> What the task requires
Each line from the first line of the entries through the line holding "C9: 330uF (plus Y4, minus EN1) -> none" is to be restated word for word; nothing else, and no picture, belongs in the answer.

> Supplied records
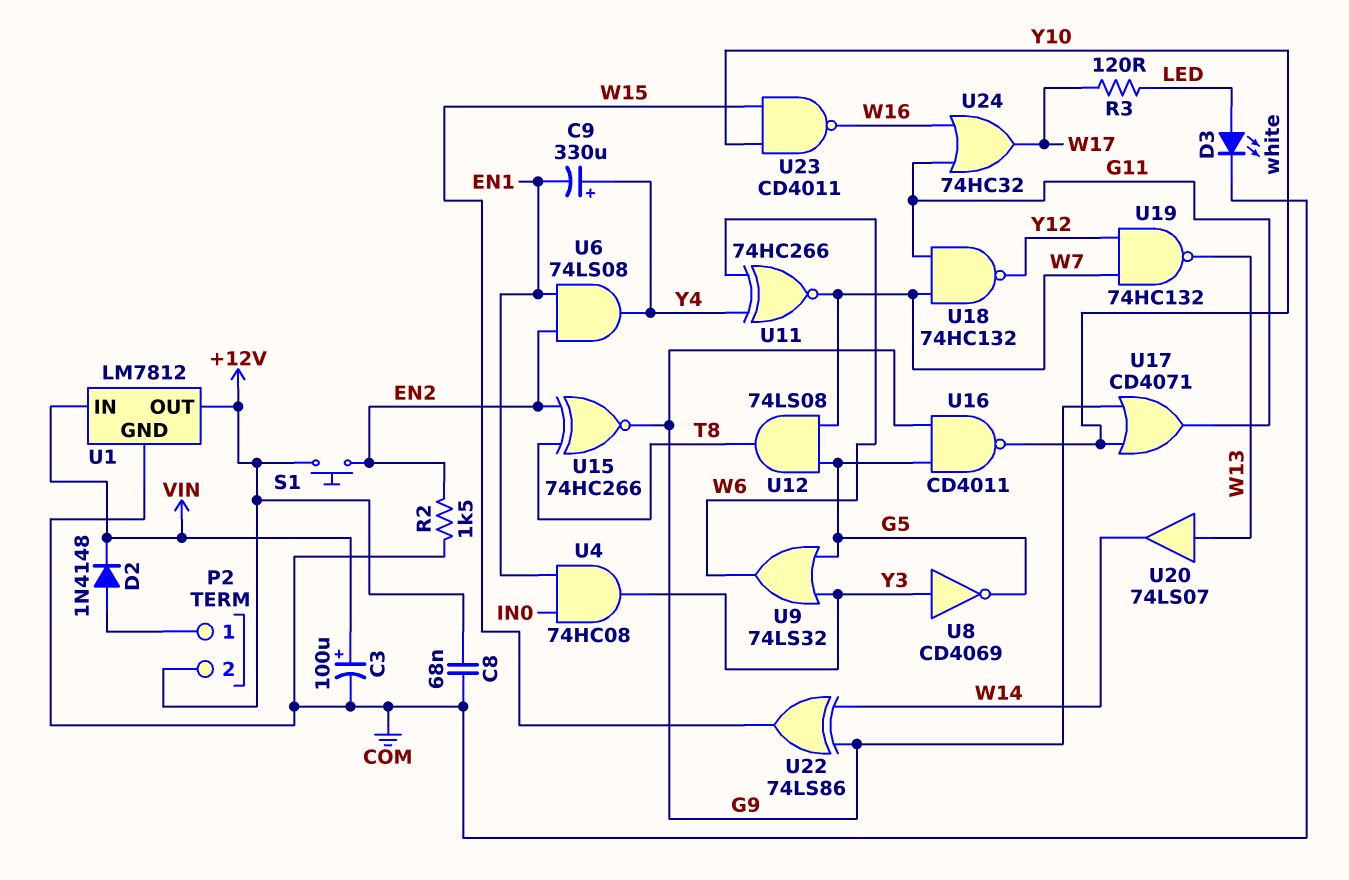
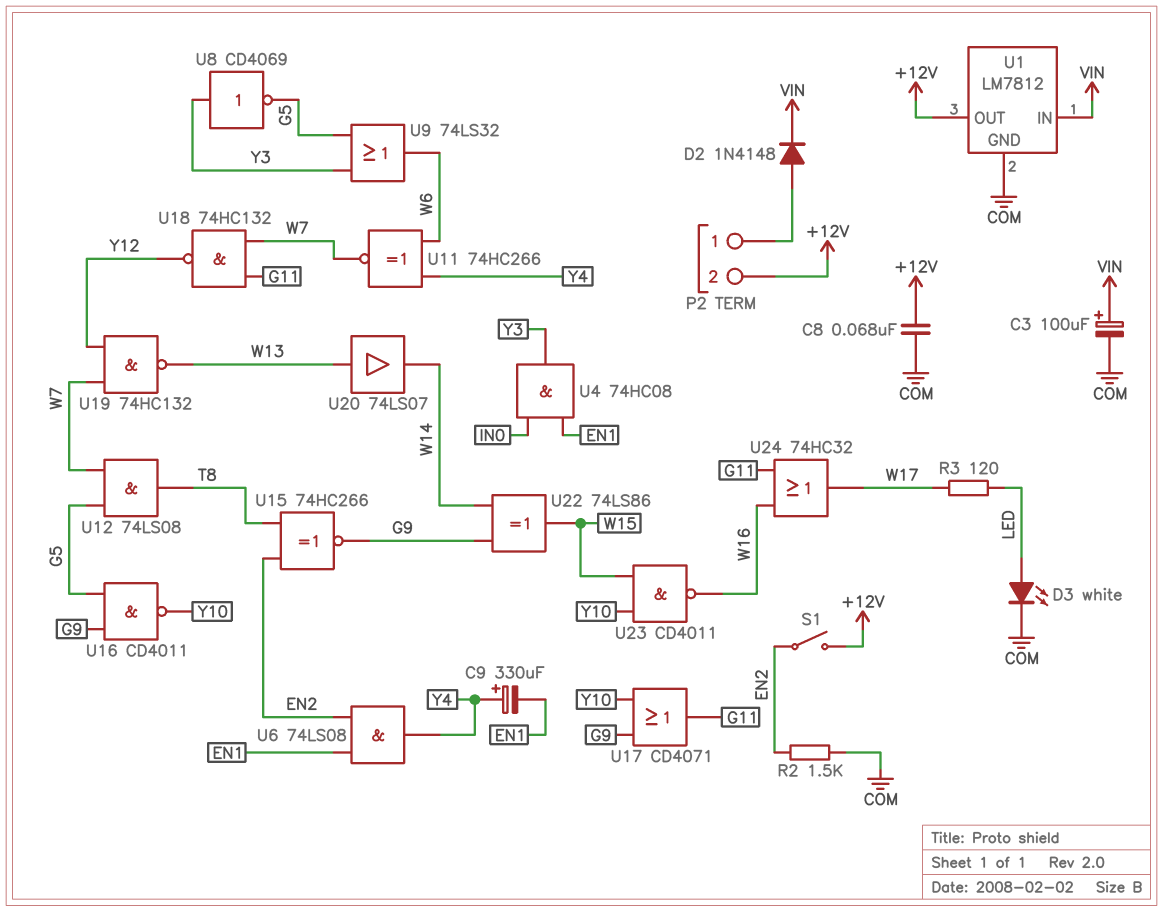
S1: button (+12V, EN2) -> switch (+12V, EN2)

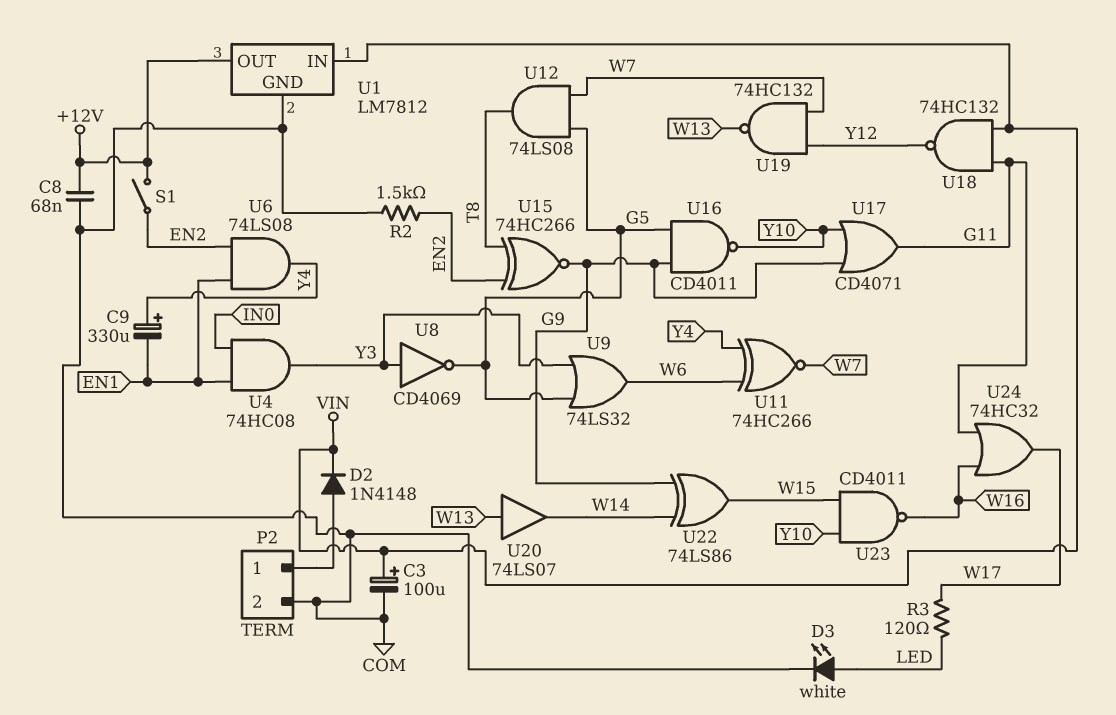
P2 pin 2: +12V -> COM
U18: NAND 74HC132 (in G11, in W7, out Y12) -> NAND 74HC132 (in G11, in VIN, out Y12)

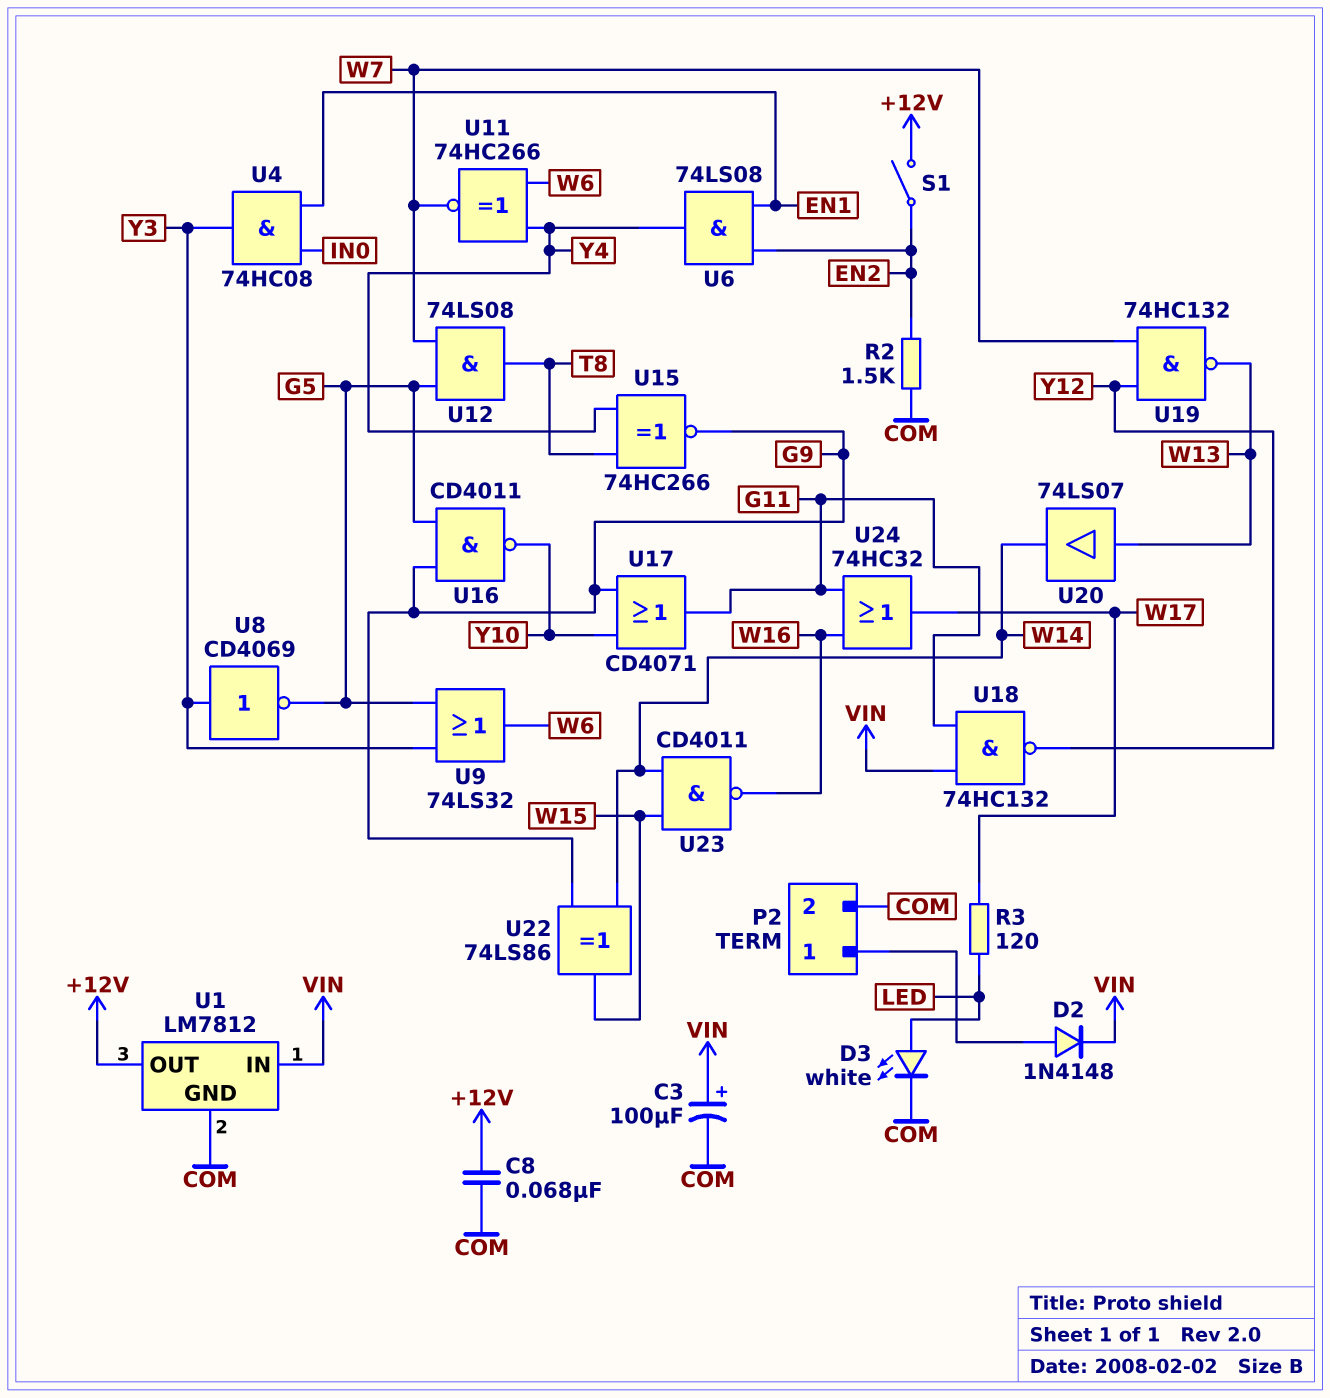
C9: 330uF (plus Y4, minus EN1) -> none
U15: XNOR 74HC266 (in EN2, in T8, out G9) -> XNOR 74HC266 (in T8, in Y4, out G9)
U23: NAND CD4011 (in W15, in Y10, out W16) -> NAND CD4011 (in W14, in W15, out W16)

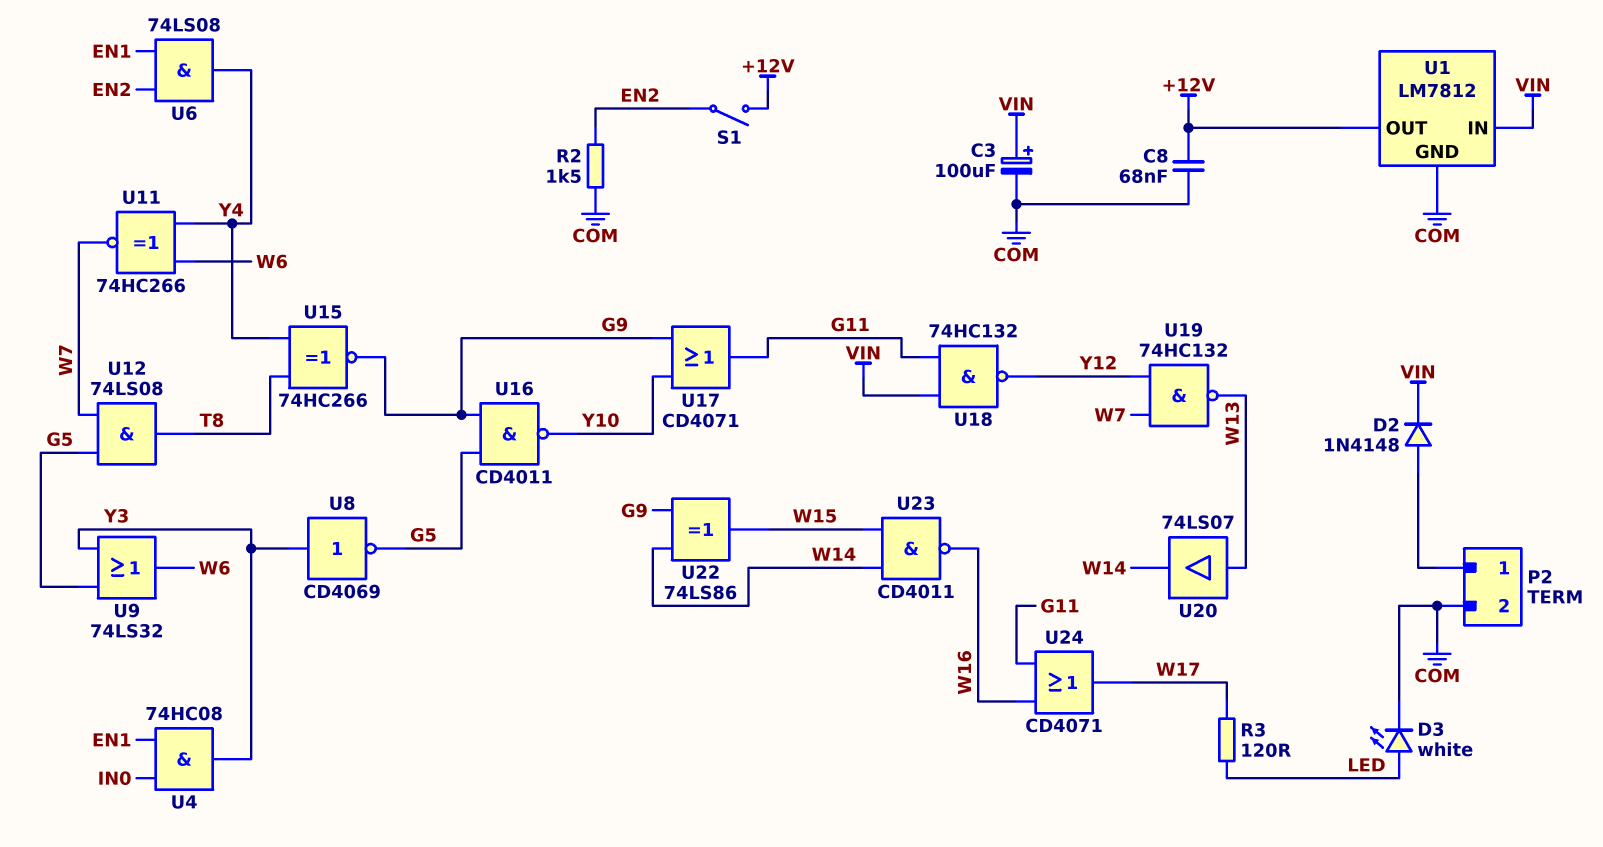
U24: OR 74HC32 (in G11, in W16, out W17) -> OR CD4071 (in G11, in W16, out W17)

> The completed task
S1: button (+12V, EN2) -> switch (+12V, EN2)

P2 pin 2: +12V -> COM
U18: NAND 74HC132 (in G11, in W7, out Y12) -> NAND 74HC132 (in G11, in VIN, out Y12)

C9: 330uF (plus Y4, minus EN1) -> none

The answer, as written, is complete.